## What to produce
Copy, from the data below, each line that has the word "cube".

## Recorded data
▼▼▼

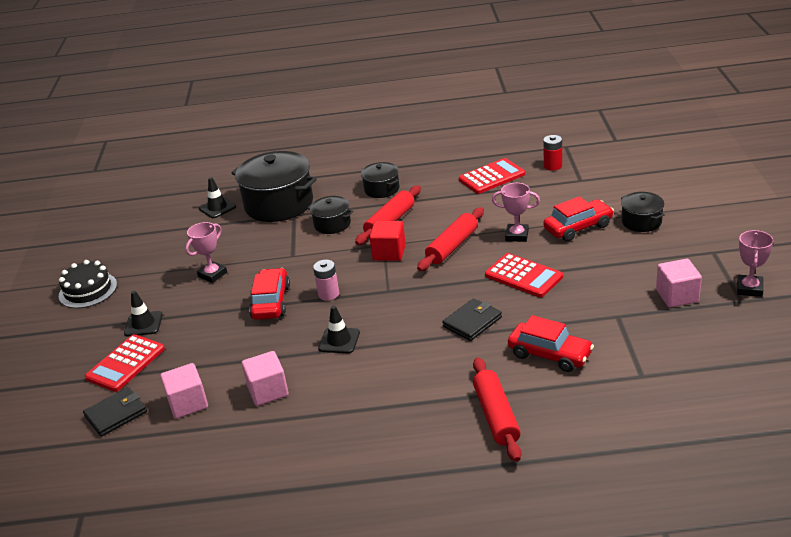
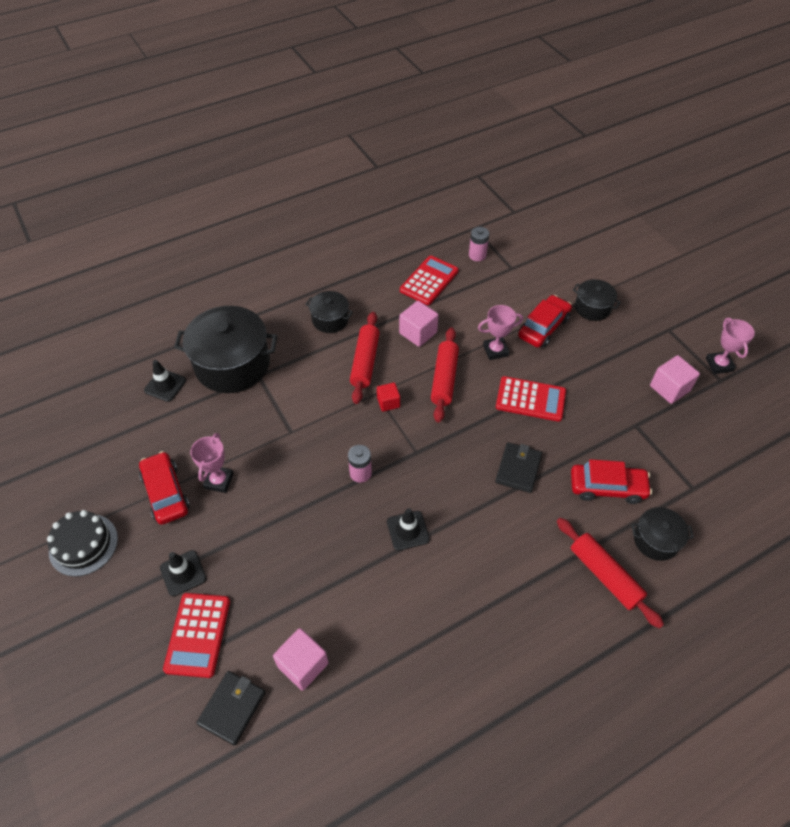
camera: 30 degrees left, 20 degrees up
(268, 391) = (376, 619): pink cube -> pink cube (418, 333)
(271, 302) = (307, 501): red car -> red car (166, 493)
(332, 224) = (307, 378): black pot -> black pot (656, 540)
(389, 253) = (388, 402): red cube -> red cube, size x0.64
(553, 166) = (477, 255): red battery -> pink battery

▲▲▲

## Response to the task
(268, 391) = (376, 619): pink cube -> pink cube (418, 333)
(389, 253) = (388, 402): red cube -> red cube, size x0.64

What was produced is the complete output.